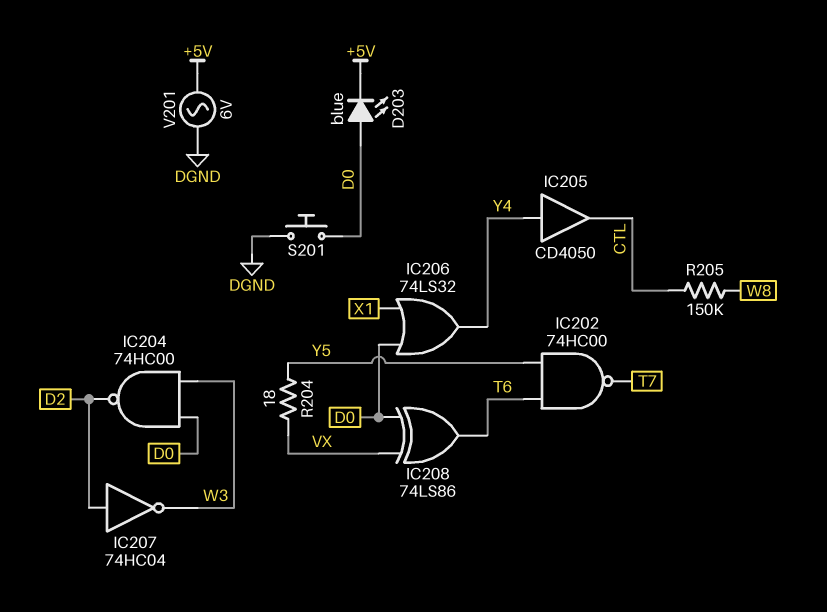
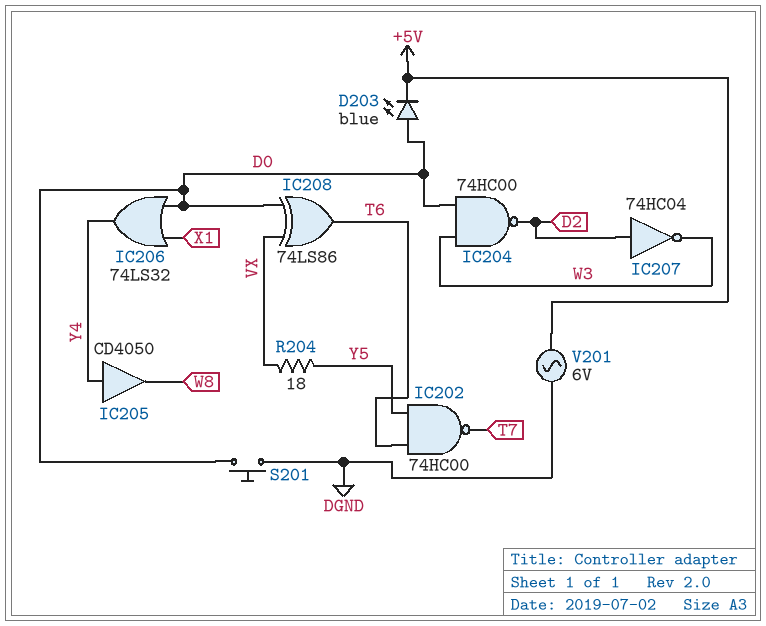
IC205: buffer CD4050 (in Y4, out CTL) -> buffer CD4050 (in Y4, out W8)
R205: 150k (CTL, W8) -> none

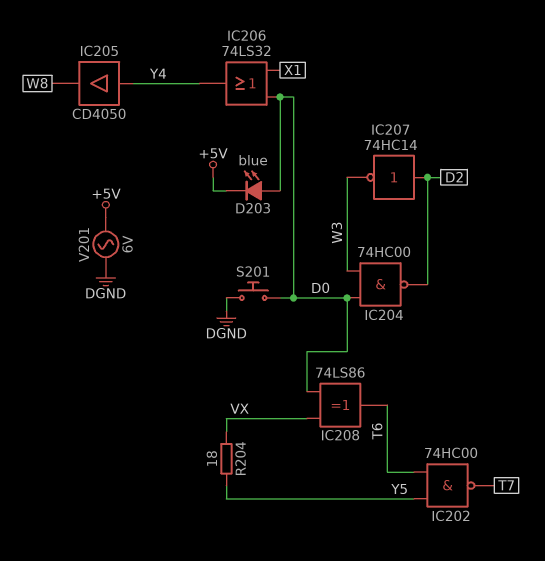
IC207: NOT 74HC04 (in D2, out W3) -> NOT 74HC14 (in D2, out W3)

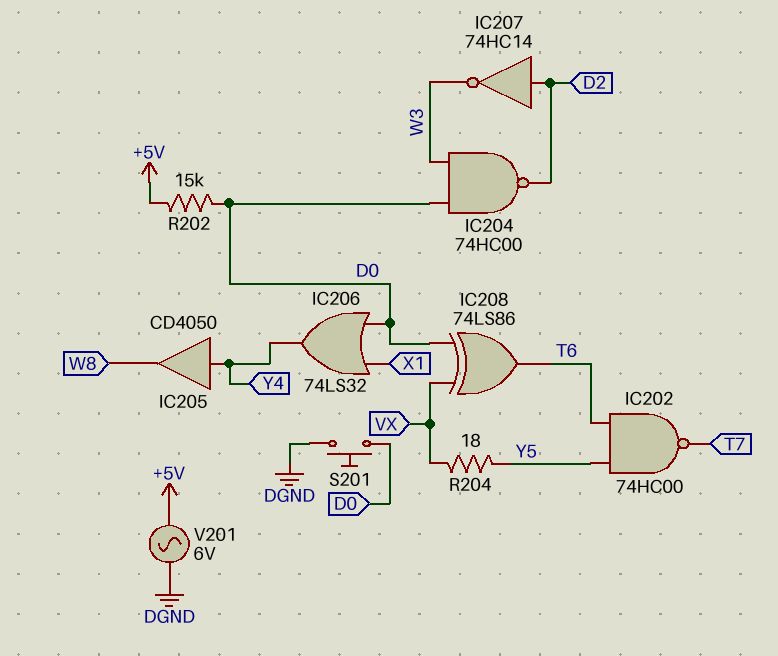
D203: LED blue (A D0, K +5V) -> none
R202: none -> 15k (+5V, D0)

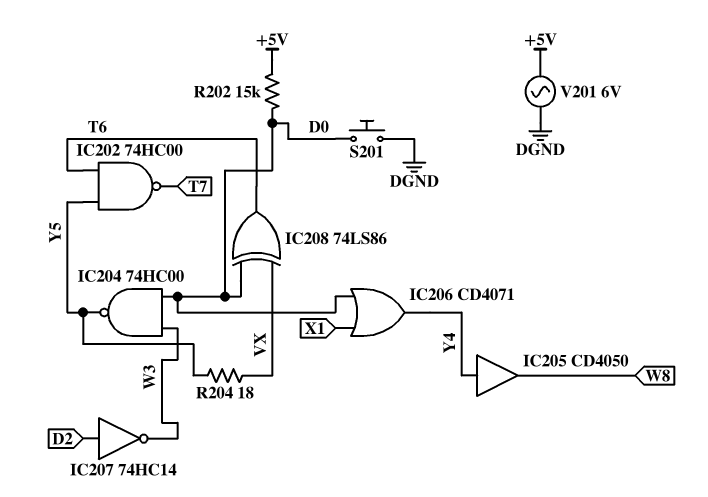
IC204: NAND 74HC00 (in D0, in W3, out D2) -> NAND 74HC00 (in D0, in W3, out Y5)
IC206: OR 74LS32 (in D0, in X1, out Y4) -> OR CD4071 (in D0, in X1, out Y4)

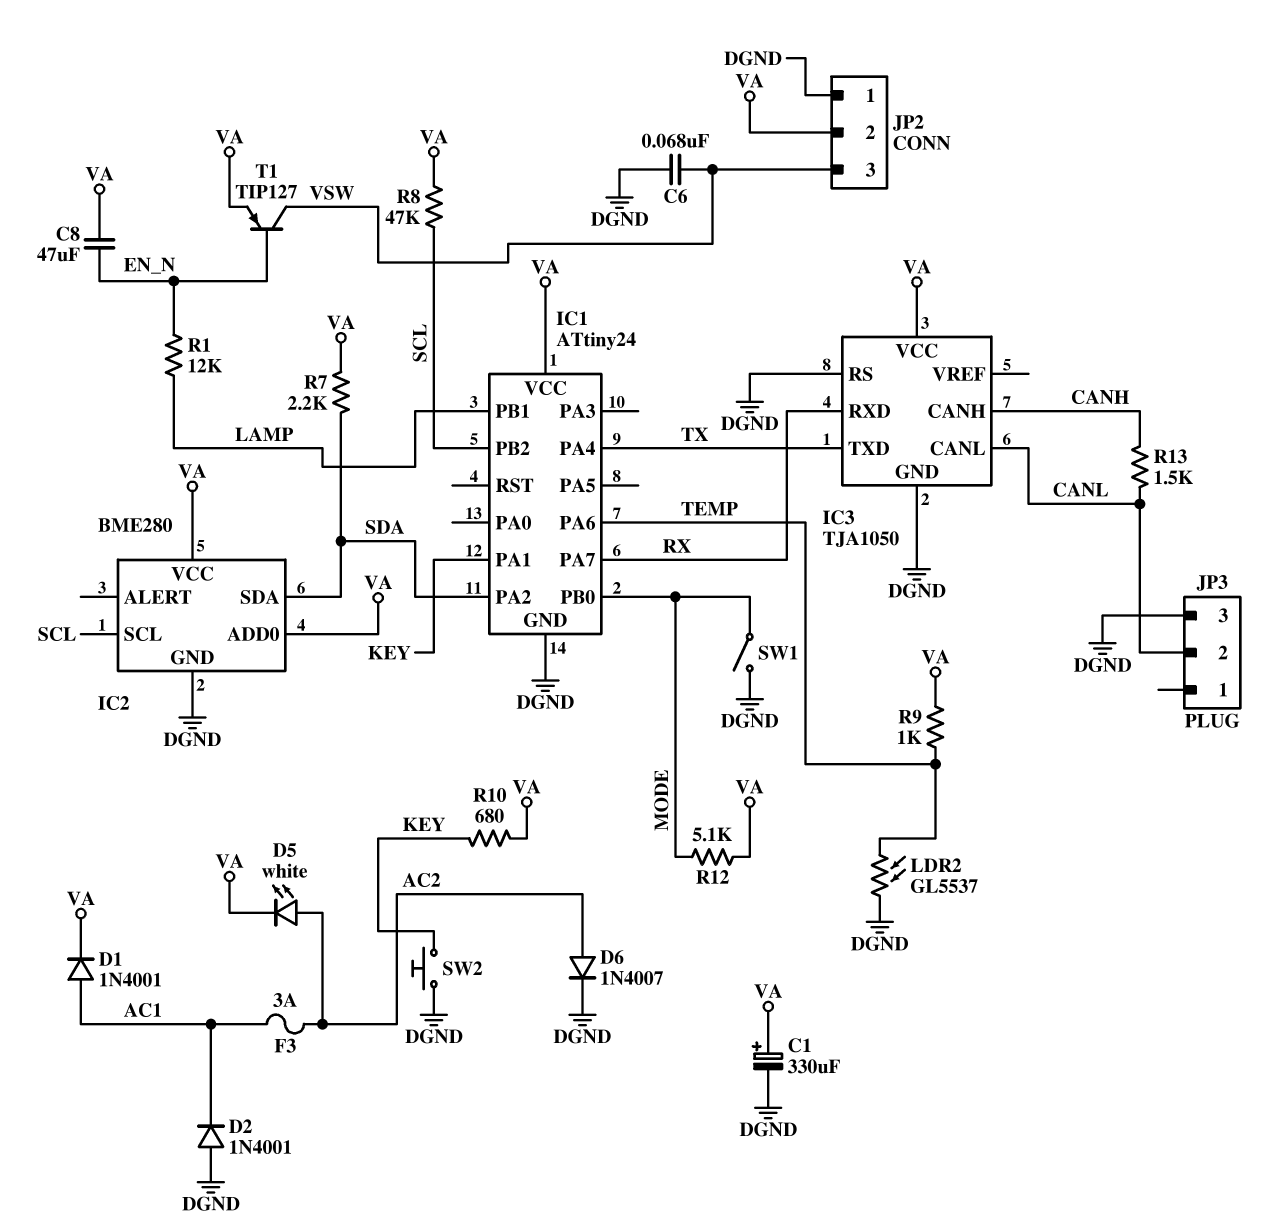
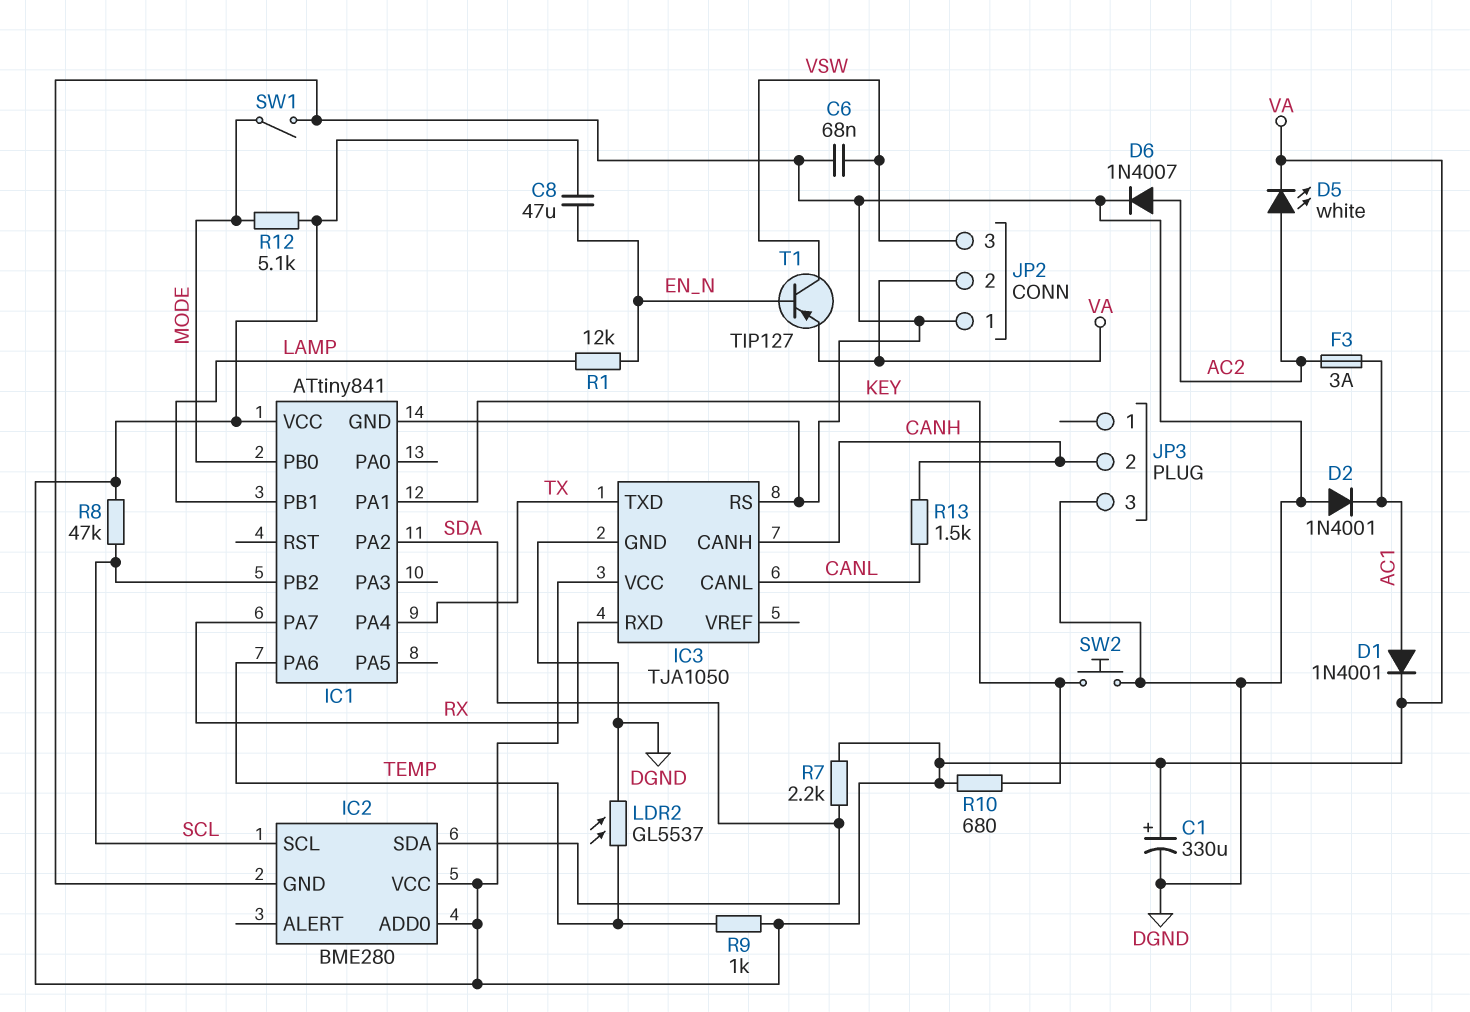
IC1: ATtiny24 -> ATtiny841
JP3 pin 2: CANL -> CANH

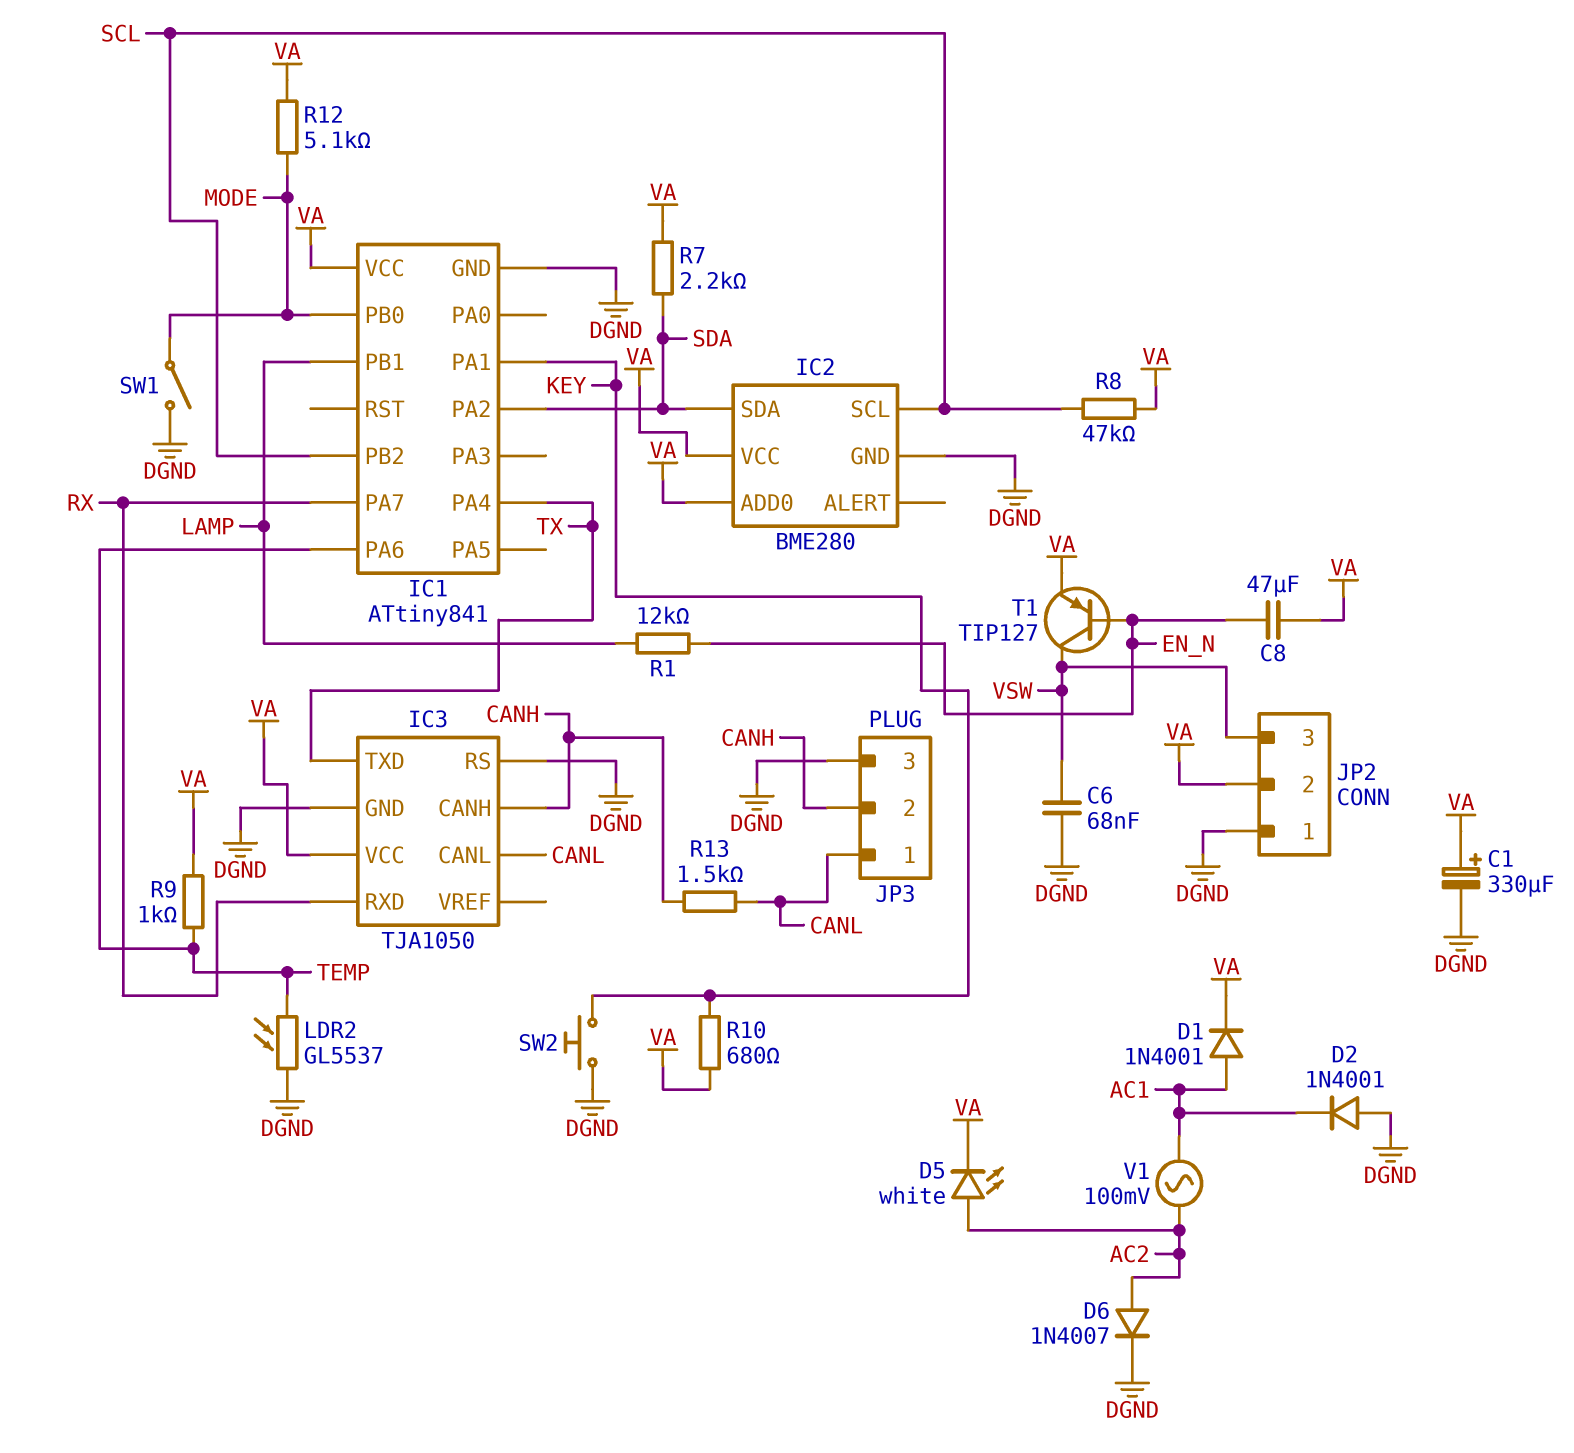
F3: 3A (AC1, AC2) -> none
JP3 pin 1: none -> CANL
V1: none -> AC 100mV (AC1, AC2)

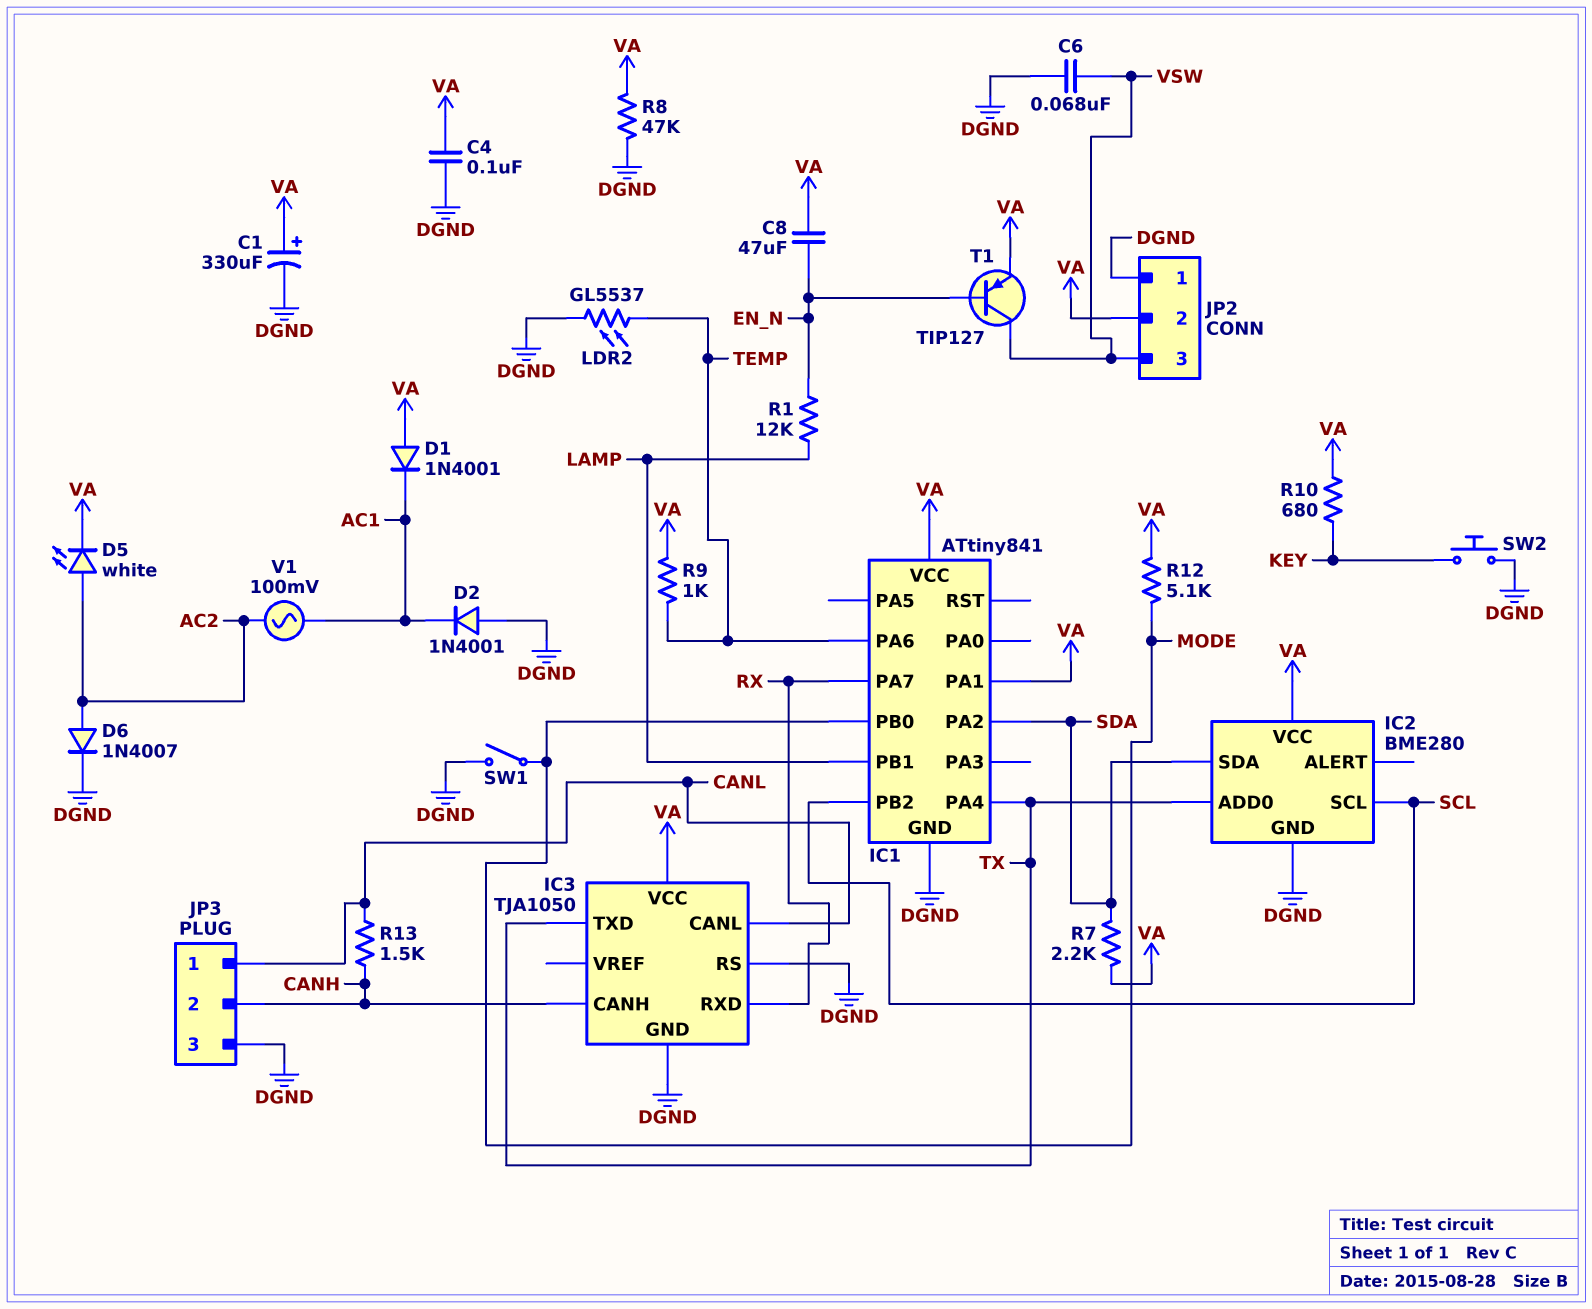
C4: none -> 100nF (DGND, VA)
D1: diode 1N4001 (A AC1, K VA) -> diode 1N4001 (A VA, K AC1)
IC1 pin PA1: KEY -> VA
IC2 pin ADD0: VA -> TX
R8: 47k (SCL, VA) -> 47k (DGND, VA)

━━━━━━━━

Repeat, exactly and with no pictures, each line from the line that holds "F3: 3A (AC1, AC2) -> none" through the last line of the records above.

» **Answer to this problem**:
F3: 3A (AC1, AC2) -> none
JP3 pin 1: none -> CANL
V1: none -> AC 100mV (AC1, AC2)

C4: none -> 100nF (DGND, VA)
D1: diode 1N4001 (A AC1, K VA) -> diode 1N4001 (A VA, K AC1)
IC1 pin PA1: KEY -> VA
IC2 pin ADD0: VA -> TX
R8: 47k (SCL, VA) -> 47k (DGND, VA)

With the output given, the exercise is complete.